-------- Data provided

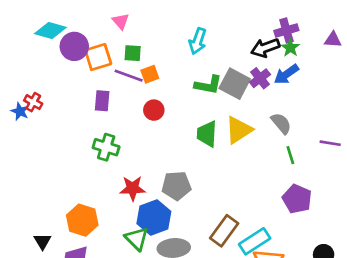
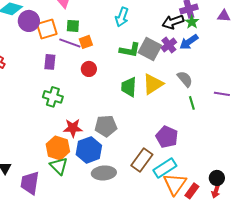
purple pentagon: (297, 199) -> (167, 137), moved
orange hexagon: (82, 220) -> (58, 148), moved
green triangle: (137, 239) -> (59, 166), moved

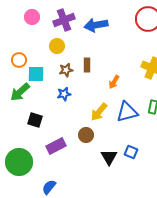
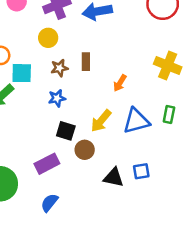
black square: (35, 120) -> (66, 131), moved
blue square: (131, 152) -> (141, 171), turned -32
black triangle: (109, 157) -> (114, 177), turned -48
blue semicircle: (49, 187) -> (49, 203), moved

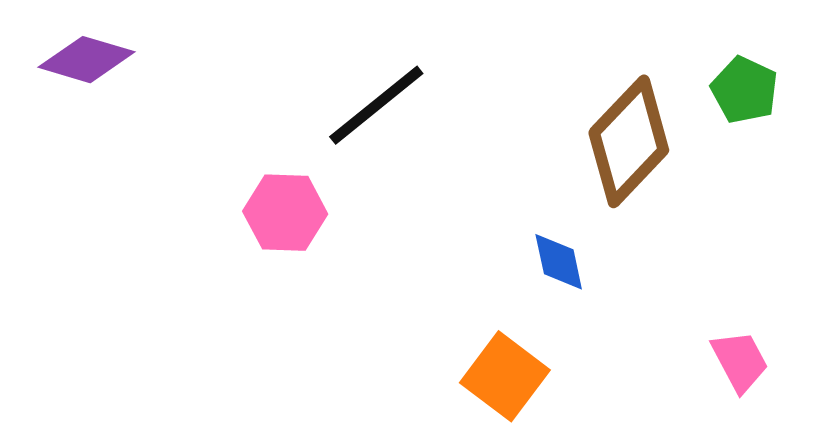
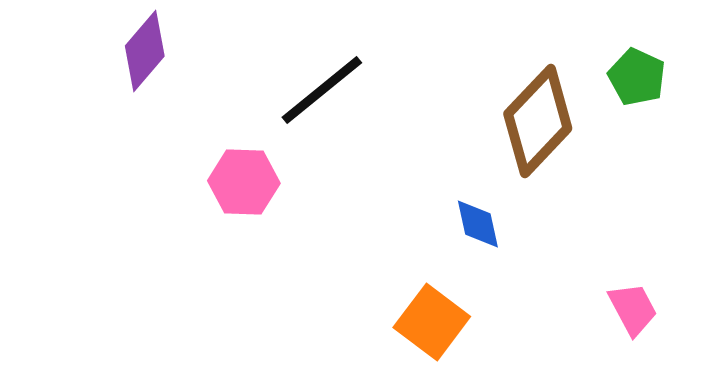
purple diamond: (86, 60) -> (145, 51), moved, turned -66

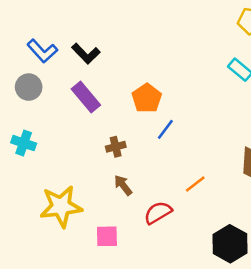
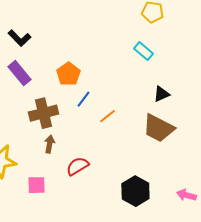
brown cross: (116, 147) -> (43, 113), size x1.8
orange line: (195, 184) -> (107, 116), moved
brown arrow: (123, 185) -> (49, 144), turned 48

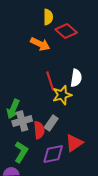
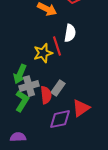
white semicircle: (76, 78) -> (70, 33), moved
yellow star: (62, 95) -> (43, 53), moved
green L-shape: (21, 152) -> (22, 101), moved

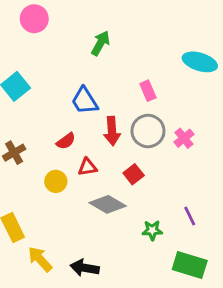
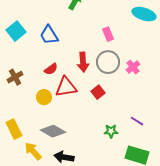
blue trapezoid: (85, 101) -> (49, 35), moved
red triangle: (88, 167) -> (66, 87), size x1.6
gray diamond: (108, 204) -> (53, 131), moved
purple line: (190, 216) -> (137, 121), turned -32

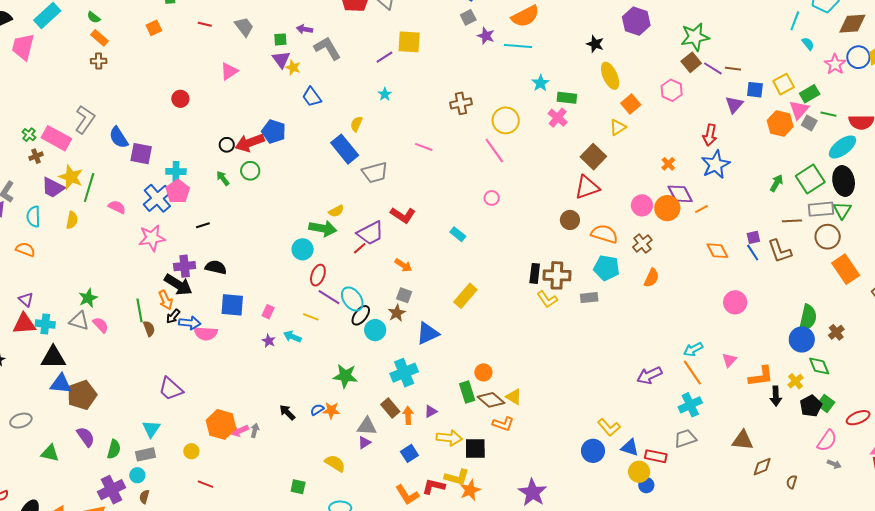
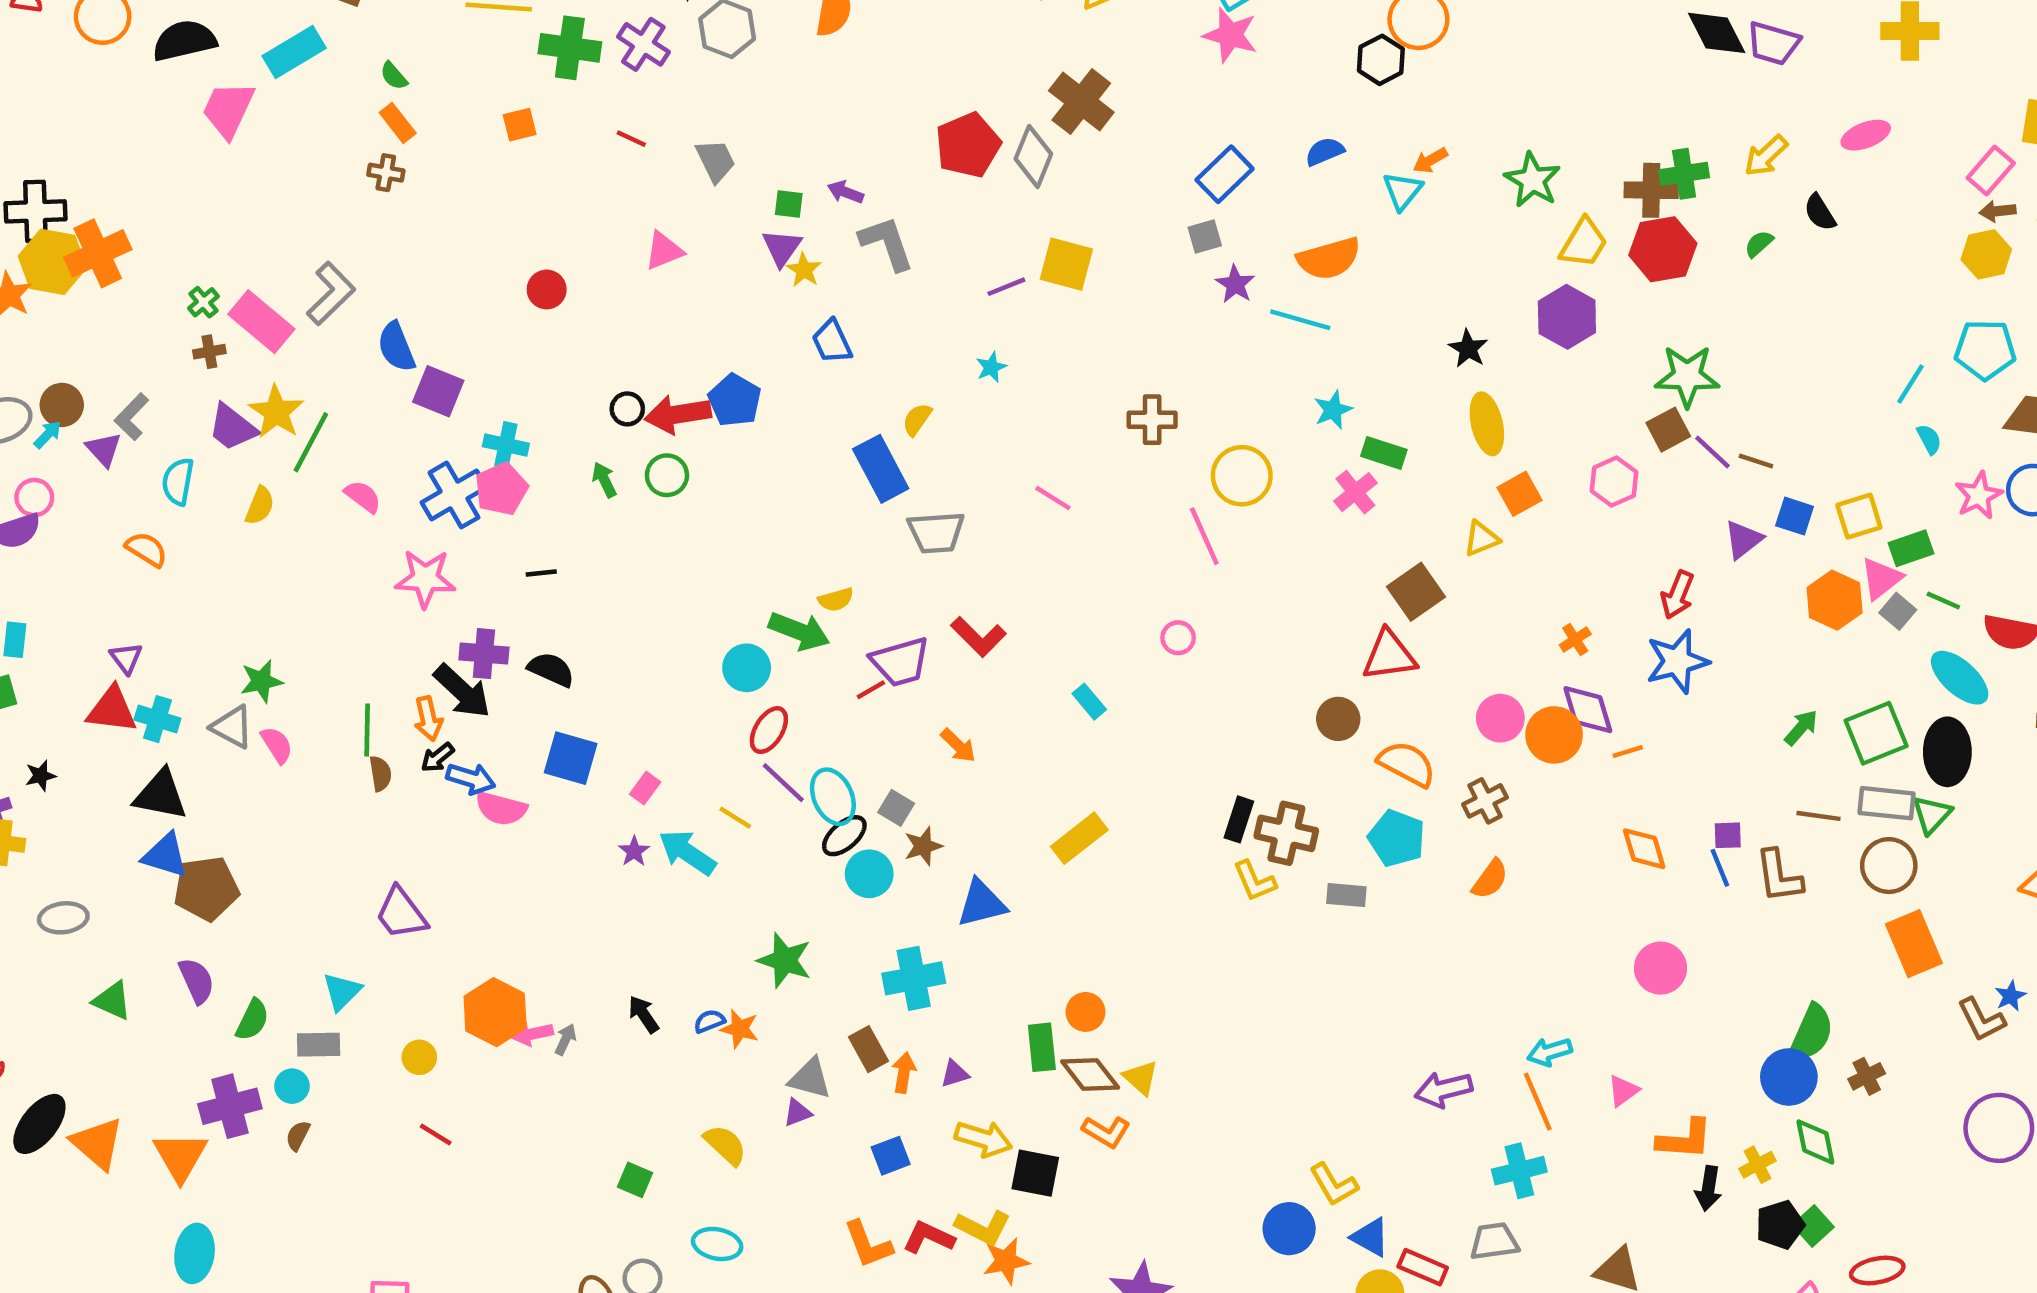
cyan ellipse: (842, 147) -> (1960, 678), turned 68
gray square: (404, 295) -> (896, 808), moved
cyan arrow: (292, 337) -> (687, 852), size x1.5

----------------

▸ **Task to complete**
In the answer, include exactly the lines from the top of the entries through the line containing "brown cross: (116, 147)", and nothing else, not even the pictures.

▸ **Task response**
purple pentagon: (297, 199) -> (167, 137), moved
orange hexagon: (82, 220) -> (58, 148), moved
green triangle: (137, 239) -> (59, 166), moved

black square: (35, 120) -> (66, 131), moved
blue square: (131, 152) -> (141, 171), turned -32
black triangle: (109, 157) -> (114, 177), turned -48
blue semicircle: (49, 187) -> (49, 203), moved

purple diamond: (86, 60) -> (145, 51), moved, turned -66

brown cross: (116, 147) -> (43, 113), size x1.8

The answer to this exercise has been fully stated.